» EXCERPTED DATA
*** Block opens ***
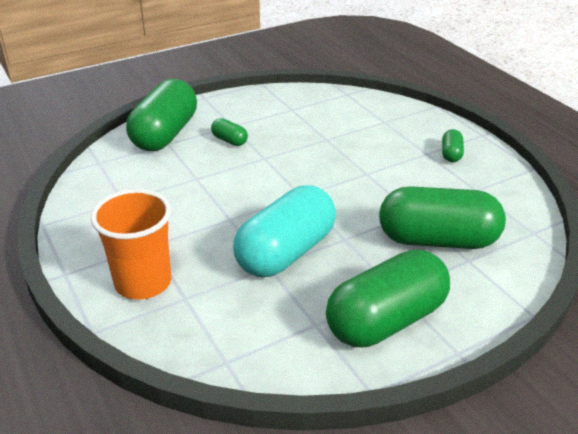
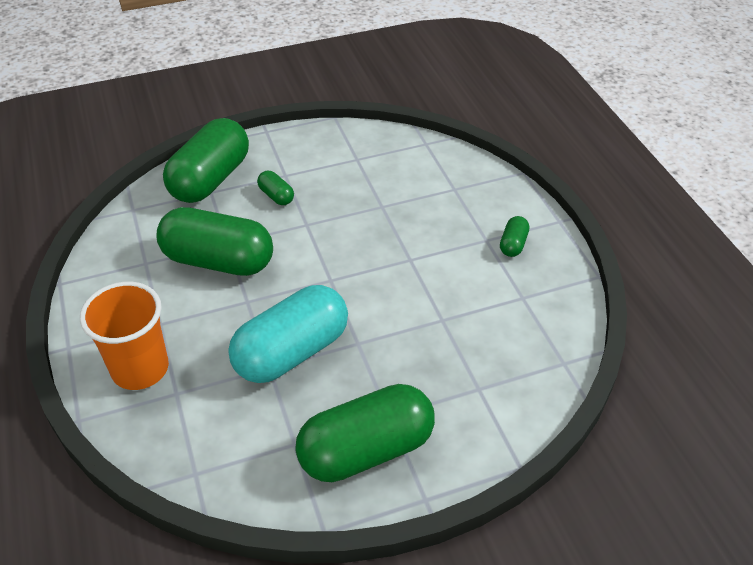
camera: 10 degrees right, 10 degrees up
green capsule [379,186,506,249] -> green capsule moved to [157,207,273,276]

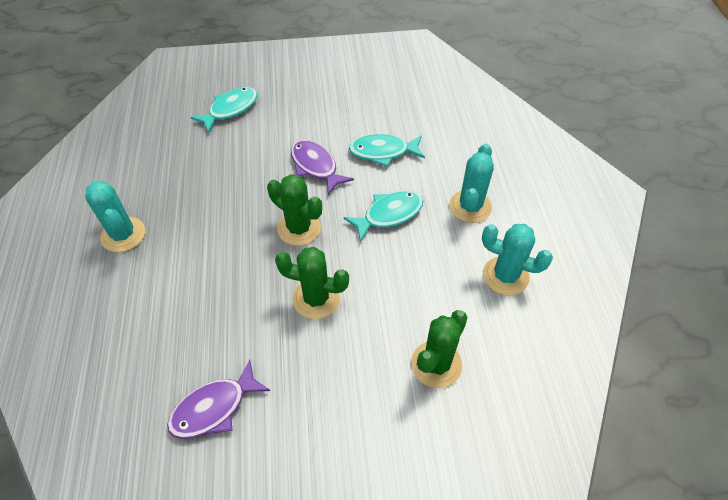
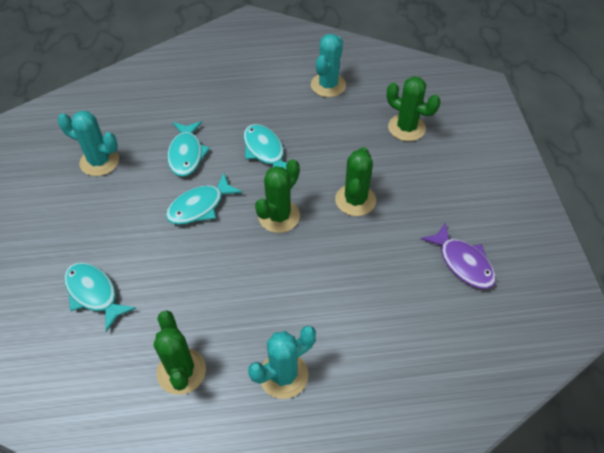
camera: 90 degrees left, 0 degrees up
purple fish [291,140,354,195] -> turquoise fish [166,173,242,225]
turquoise cactus [449,144,494,223] -> turquoise cactus moved to [58,111,119,176]
none -> green cactus [154,310,206,395]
*** Block closes ***
» AIM OF THE EXERCISE
Print the preceding material over again exactly. Please leave the pictures out.

» EXERCISE RESPONSE
camera: 10 degrees right, 10 degrees up
green capsule [379,186,506,249] -> green capsule moved to [157,207,273,276]

camera: 90 degrees left, 0 degrees up
purple fish [291,140,354,195] -> turquoise fish [166,173,242,225]
turquoise cactus [449,144,494,223] -> turquoise cactus moved to [58,111,119,176]
none -> green cactus [154,310,206,395]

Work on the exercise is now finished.